**Task statement:** Pick out the lines below that include the string "none".

**Data for review:**
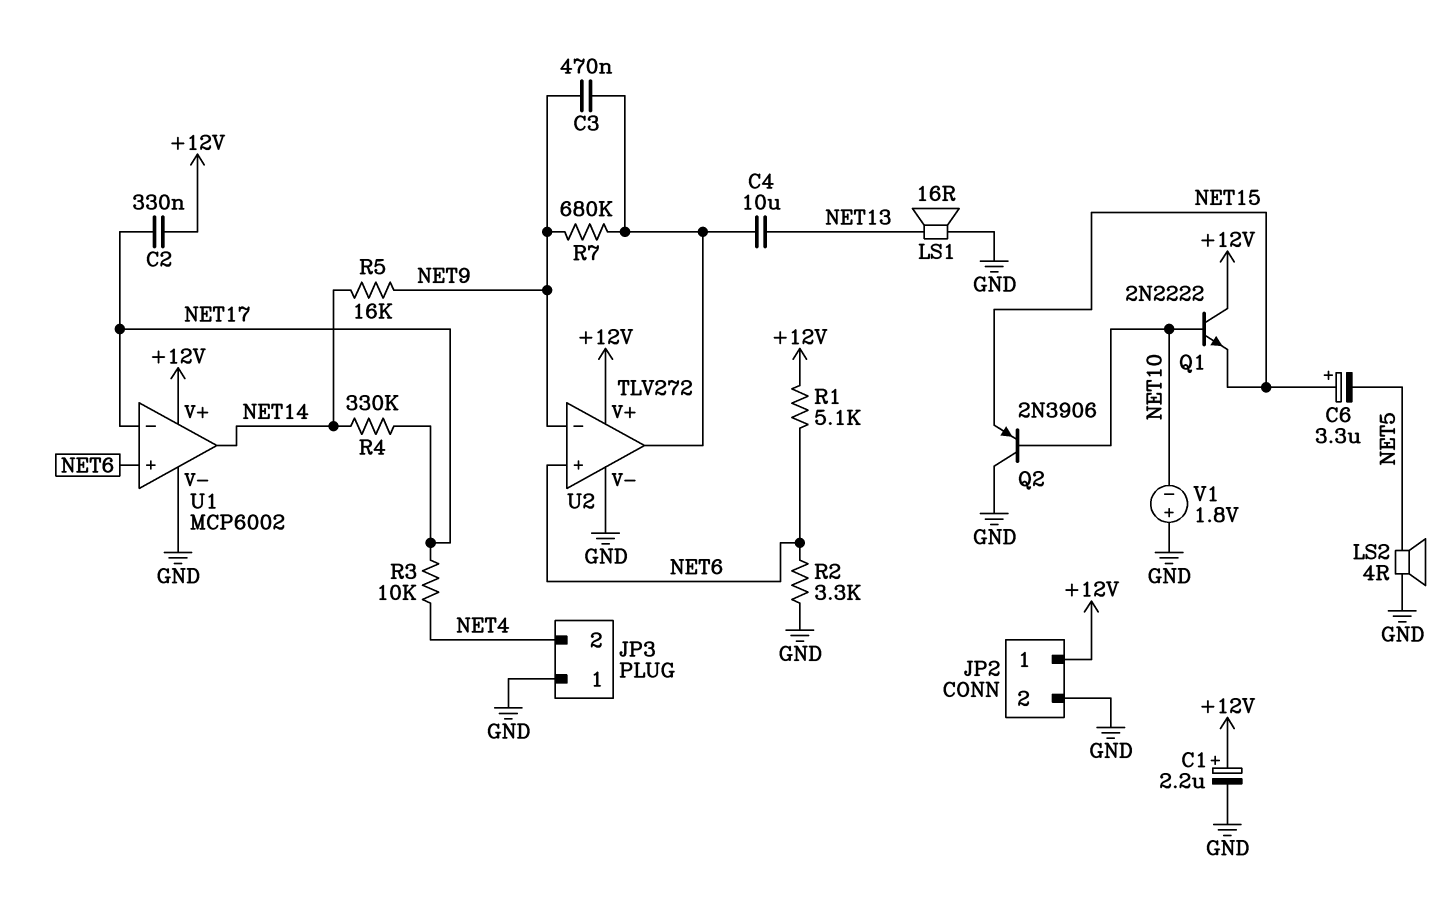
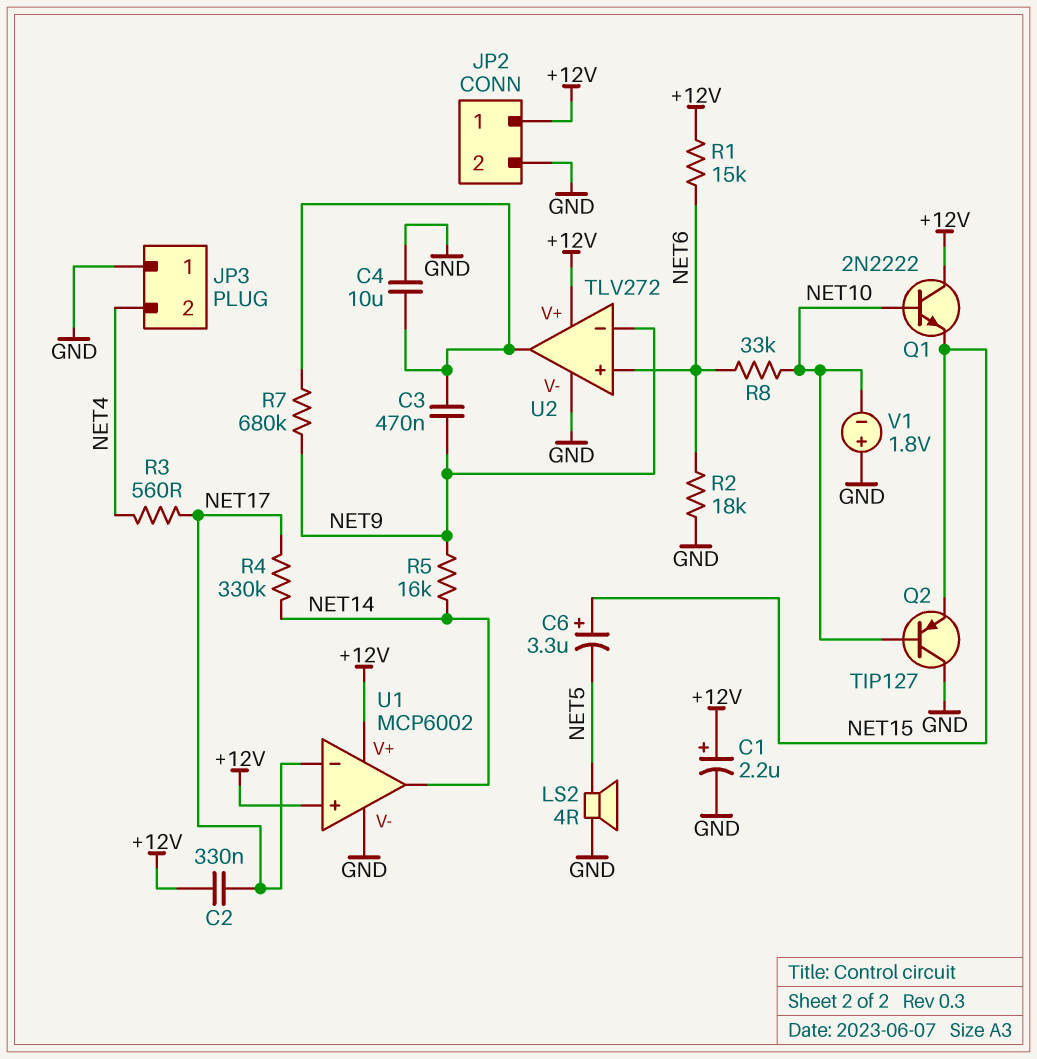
C4: 10uF (NET13, U2/out) -> 10uF (GND, U2/out)
LS1: speaker 16R (GND, NET13) -> none
Q2: PNP 2N3906 (B NET10, C GND, E NET15) -> PNP TIP127 (B NET10, C GND, E NET15)
R1: 5.1k (+12V, NET6) -> 15k (+12V, NET6)
R2: 3.3k (GND, NET6) -> 18k (GND, NET6)
R3: 10k (NET4, NET17) -> 560 (NET4, NET17)
R8: none -> 33k (NET6, NET10)
U1 pin in+: NET6 -> +12V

**Answer box:**
LS1: speaker 16R (GND, NET13) -> none
R8: none -> 33k (NET6, NET10)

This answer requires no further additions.